[ABOUT THIS TASK]:
In the records that follow, find the line with "blue brick A2:A3"; from there, retype every line exactly through the line with "green brick D9 level 1 -> none", which also belongs to the answer.

[DATASET RECORDS]:
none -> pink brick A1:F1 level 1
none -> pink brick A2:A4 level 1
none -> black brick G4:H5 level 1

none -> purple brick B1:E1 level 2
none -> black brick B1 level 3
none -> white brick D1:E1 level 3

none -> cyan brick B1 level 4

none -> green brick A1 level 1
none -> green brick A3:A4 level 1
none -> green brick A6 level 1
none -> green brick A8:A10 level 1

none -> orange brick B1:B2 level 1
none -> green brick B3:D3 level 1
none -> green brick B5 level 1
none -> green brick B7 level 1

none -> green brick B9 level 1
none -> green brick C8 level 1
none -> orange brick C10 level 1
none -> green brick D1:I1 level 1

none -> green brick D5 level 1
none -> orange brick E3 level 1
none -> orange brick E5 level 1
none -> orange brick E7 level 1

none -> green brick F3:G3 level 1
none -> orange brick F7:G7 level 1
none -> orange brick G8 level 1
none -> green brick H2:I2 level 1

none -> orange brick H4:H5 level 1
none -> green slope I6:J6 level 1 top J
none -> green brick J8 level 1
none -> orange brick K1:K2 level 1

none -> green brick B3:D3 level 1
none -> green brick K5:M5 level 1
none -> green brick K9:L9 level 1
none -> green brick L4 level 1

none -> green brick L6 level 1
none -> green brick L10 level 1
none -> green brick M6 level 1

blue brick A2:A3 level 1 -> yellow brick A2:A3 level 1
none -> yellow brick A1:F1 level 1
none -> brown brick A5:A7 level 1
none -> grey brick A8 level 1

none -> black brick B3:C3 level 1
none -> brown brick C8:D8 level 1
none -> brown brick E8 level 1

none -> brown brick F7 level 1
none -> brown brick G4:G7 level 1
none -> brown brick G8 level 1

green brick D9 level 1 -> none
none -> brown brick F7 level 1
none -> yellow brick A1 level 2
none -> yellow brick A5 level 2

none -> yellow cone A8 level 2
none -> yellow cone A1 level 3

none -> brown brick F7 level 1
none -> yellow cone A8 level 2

[REPLY TO THE TASK]:
blue brick A2:A3 level 1 -> yellow brick A2:A3 level 1
none -> yellow brick A1:F1 level 1
none -> brown brick A5:A7 level 1
none -> grey brick A8 level 1

none -> black brick B3:C3 level 1
none -> brown brick C8:D8 level 1
none -> brown brick E8 level 1

none -> brown brick F7 level 1
none -> brown brick G4:G7 level 1
none -> brown brick G8 level 1

green brick D9 level 1 -> none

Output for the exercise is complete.